An exact copy of every entry is required, minus the pictures.

Supplied data —

═══

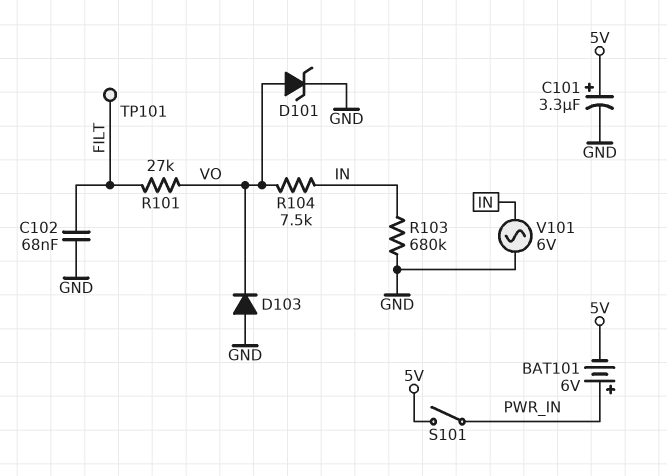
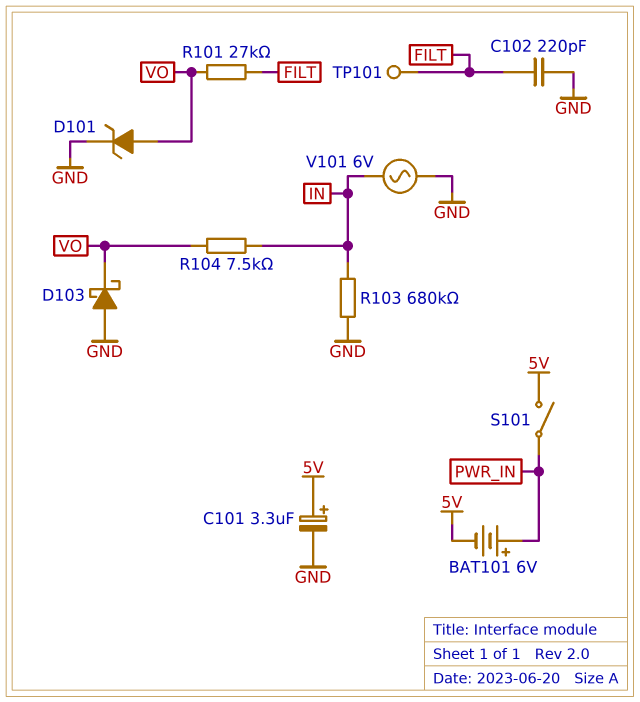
C102: 68nF (FILT, GND) -> 220pF (FILT, GND)
D103: diode (A GND, K VO) -> schottky (A GND, K VO)

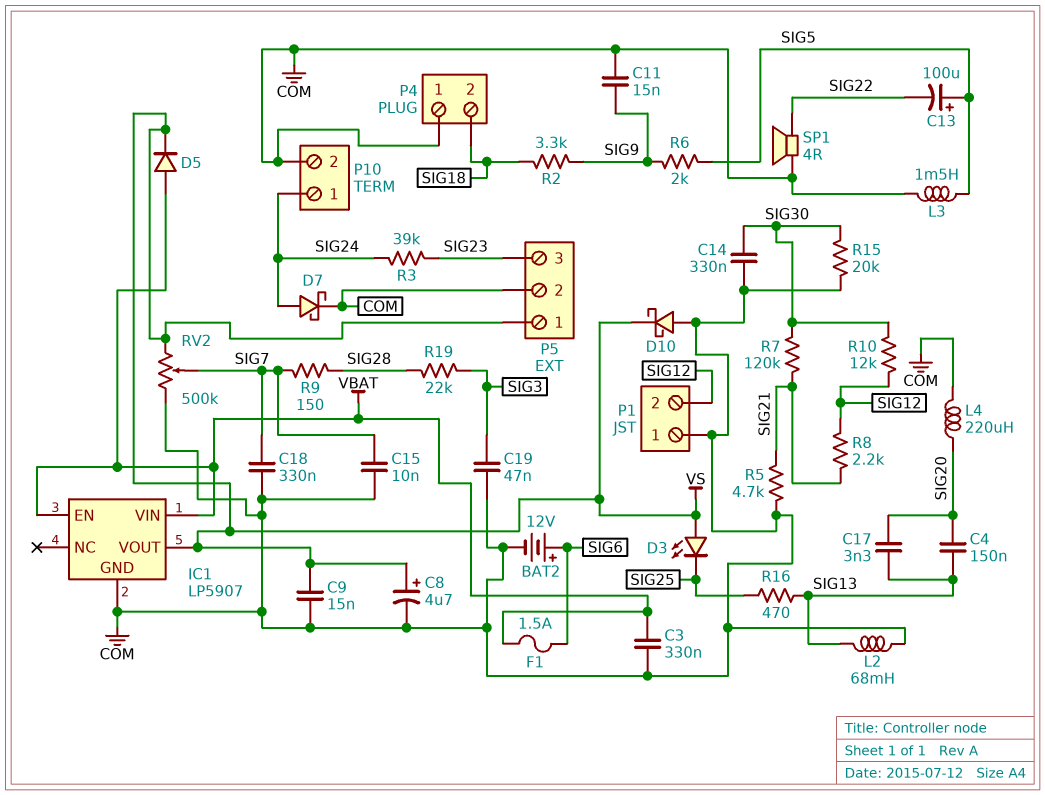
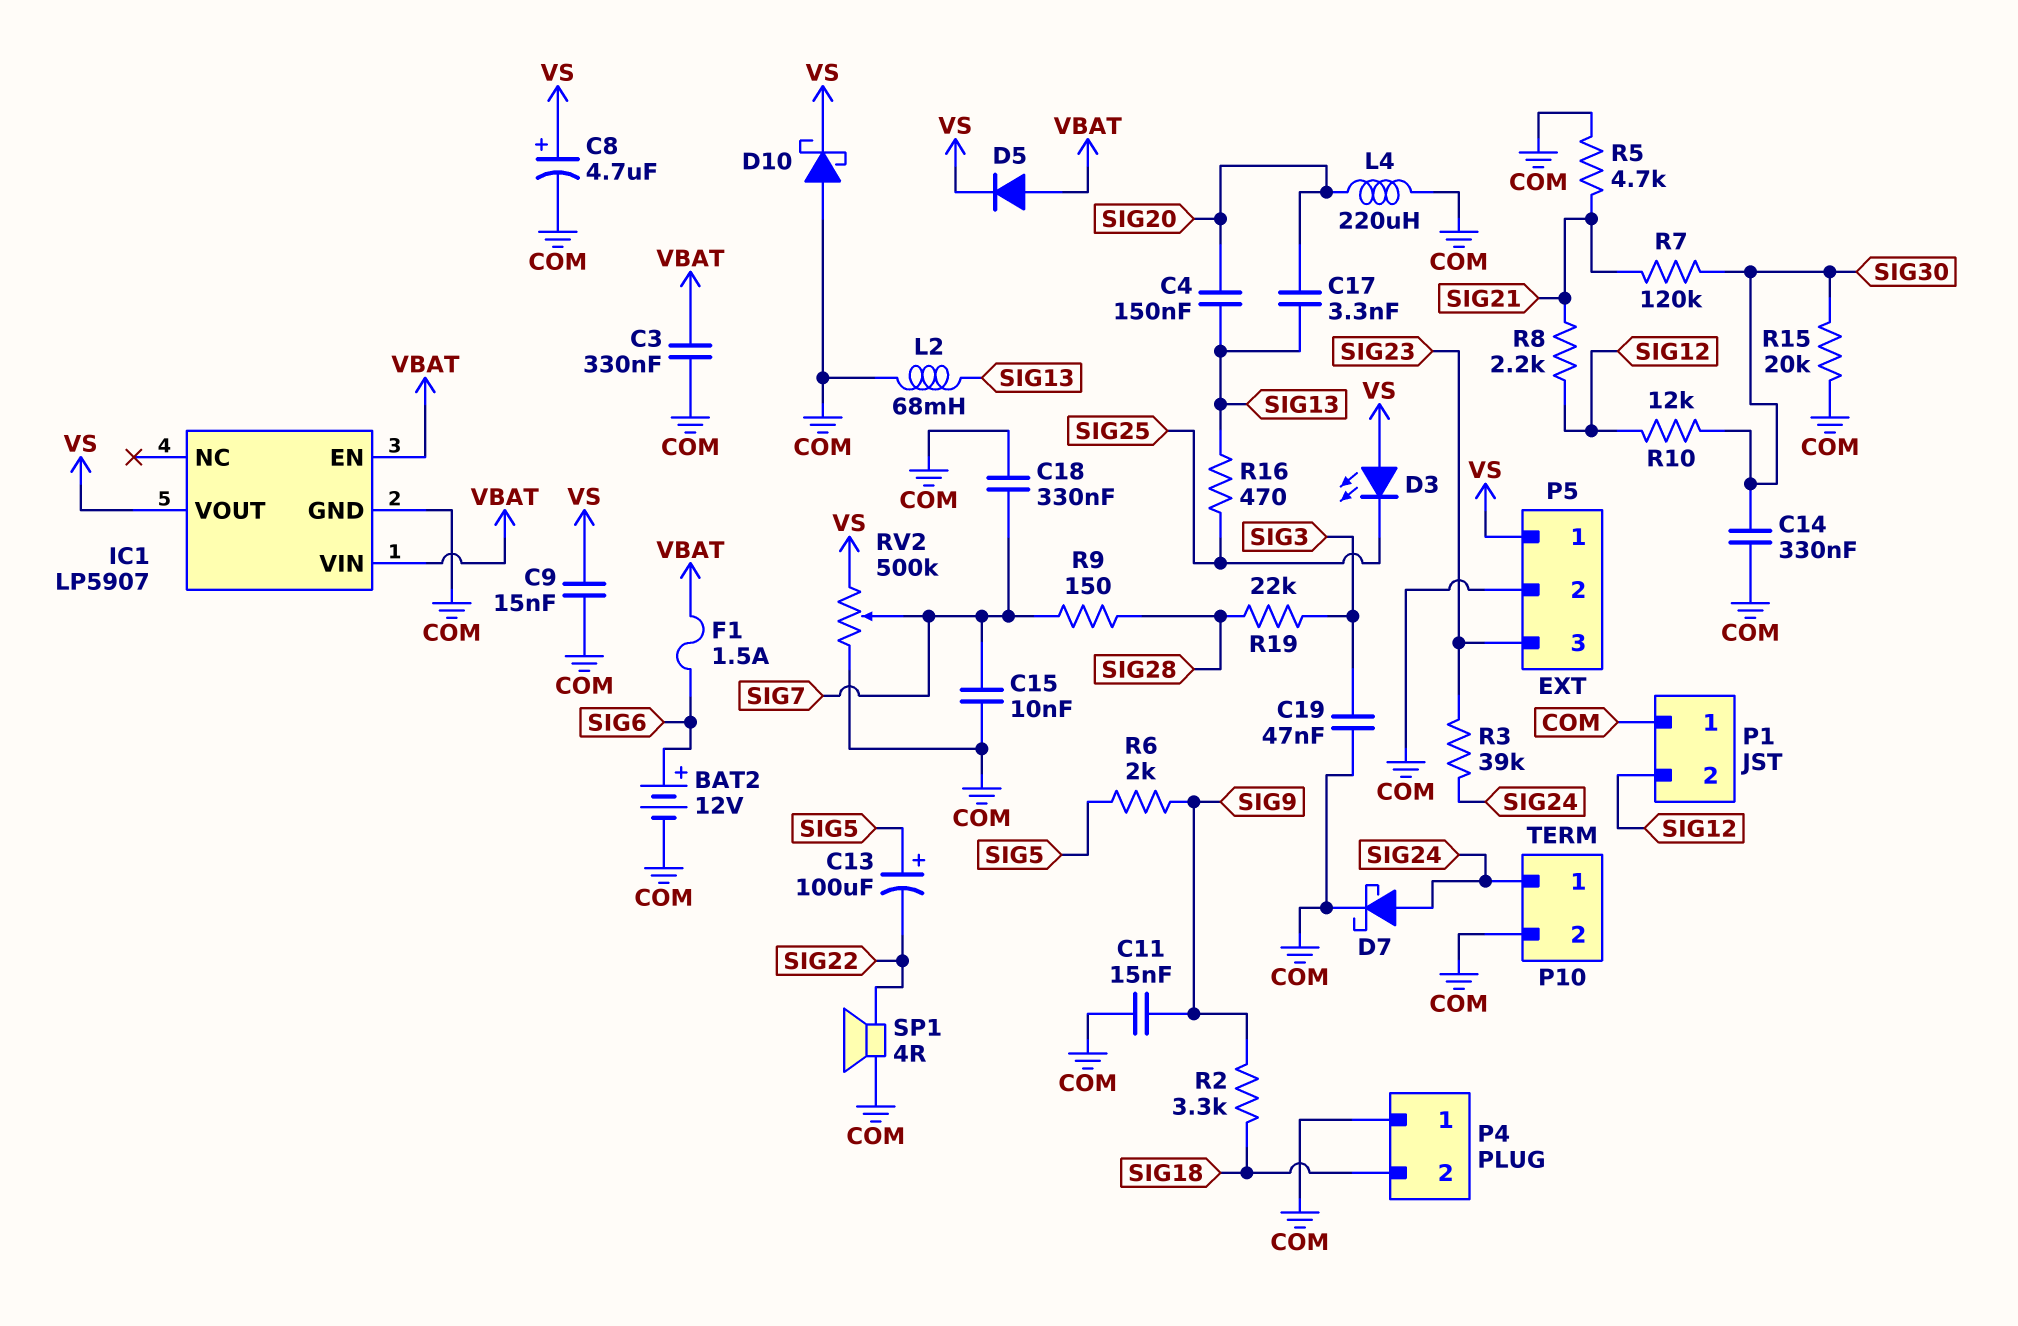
L3: 1.5mH (COM, SIG5) -> none

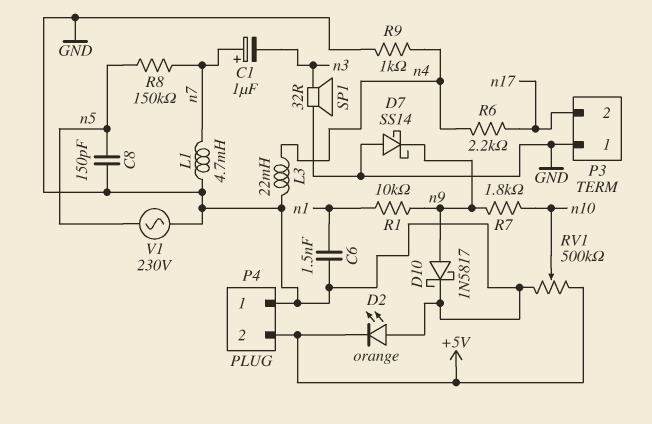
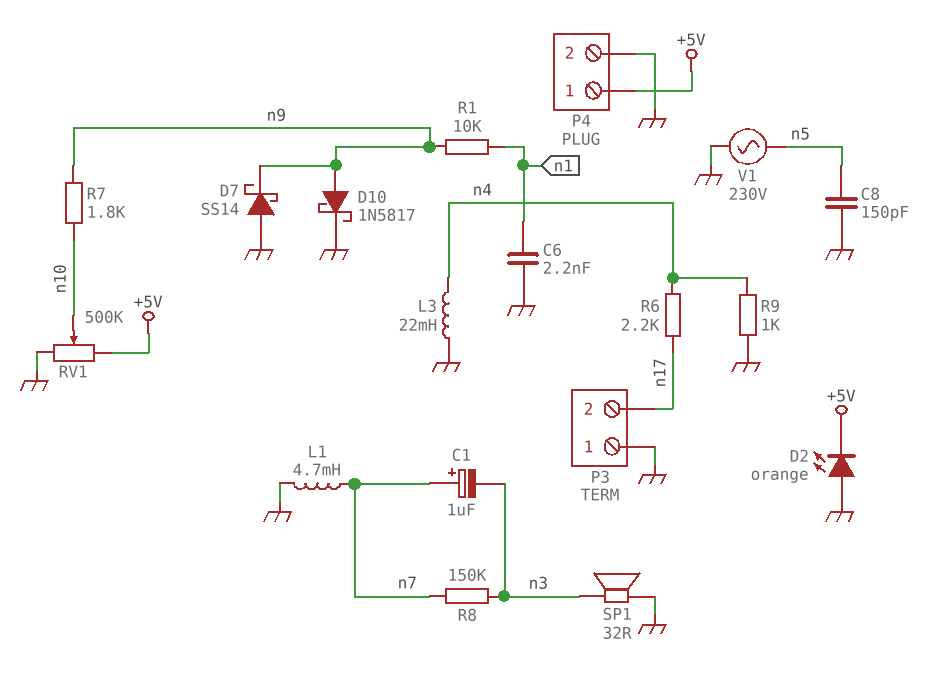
C6: 1.5nF (GND, n1) -> 2.2nF (GND, n1)
P4 pin 1: GND -> +5V
P4 pin 2: +5V -> GND
R8: 150k (n5, n7) -> 150k (n3, n7)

═══

Response —
C102: 68nF (FILT, GND) -> 220pF (FILT, GND)
D103: diode (A GND, K VO) -> schottky (A GND, K VO)

L3: 1.5mH (COM, SIG5) -> none

C6: 1.5nF (GND, n1) -> 2.2nF (GND, n1)
P4 pin 1: GND -> +5V
P4 pin 2: +5V -> GND
R8: 150k (n5, n7) -> 150k (n3, n7)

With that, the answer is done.